Aim of the exercise — Search the material below for the word "bell". Copy every line where it is found.

Dataset entries —
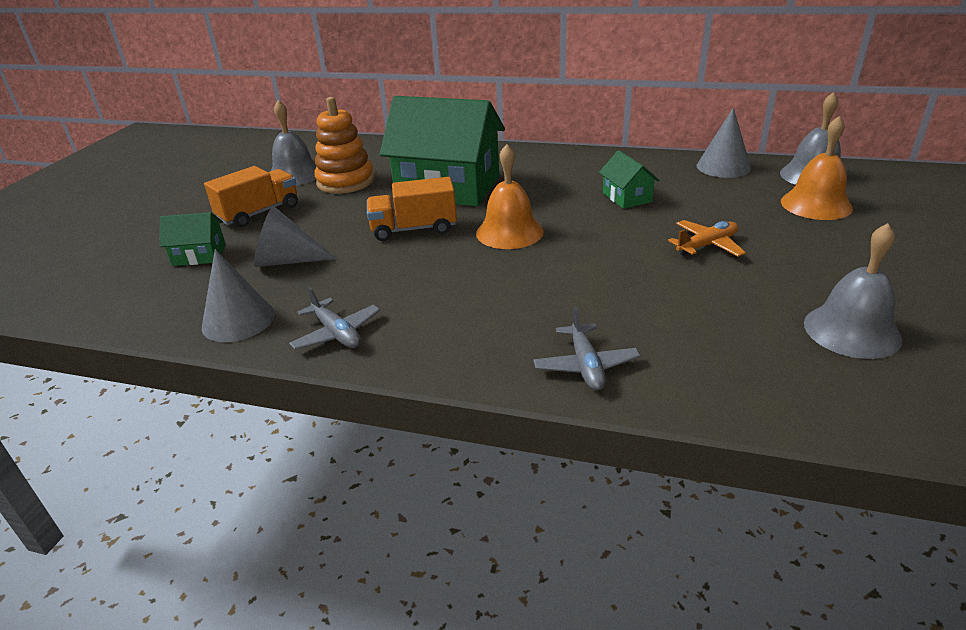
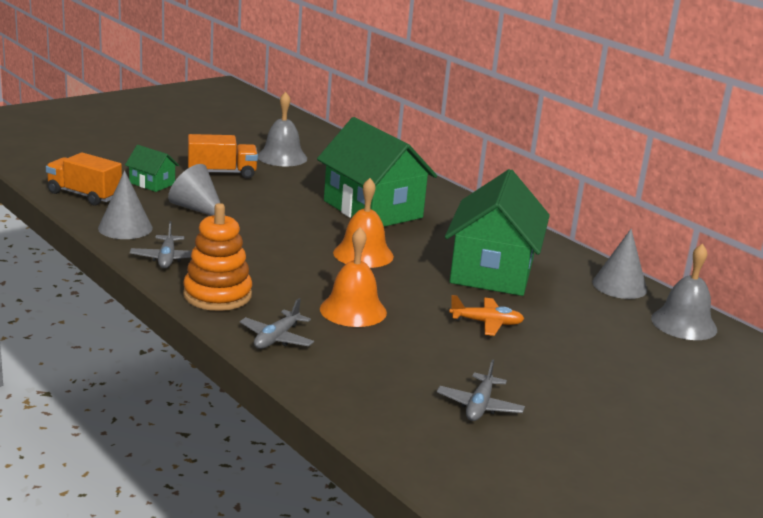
camera: 30 degrees right, 10 degrees down
(345, 181) = (308, 176): orange stacking toy -> orange stacking toy (217, 295)
(414, 229) = (303, 225): orange truck -> orange truck (84, 195)
(627, 197) = (492, 271): green house -> green house, size x2.26
(816, 204) = (635, 340): orange bell -> orange bell (353, 310)
(851, 331) = (479, 406): grey bell -> grey plane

Task solution —
(816, 204) = (635, 340): orange bell -> orange bell (353, 310)
(851, 331) = (479, 406): grey bell -> grey plane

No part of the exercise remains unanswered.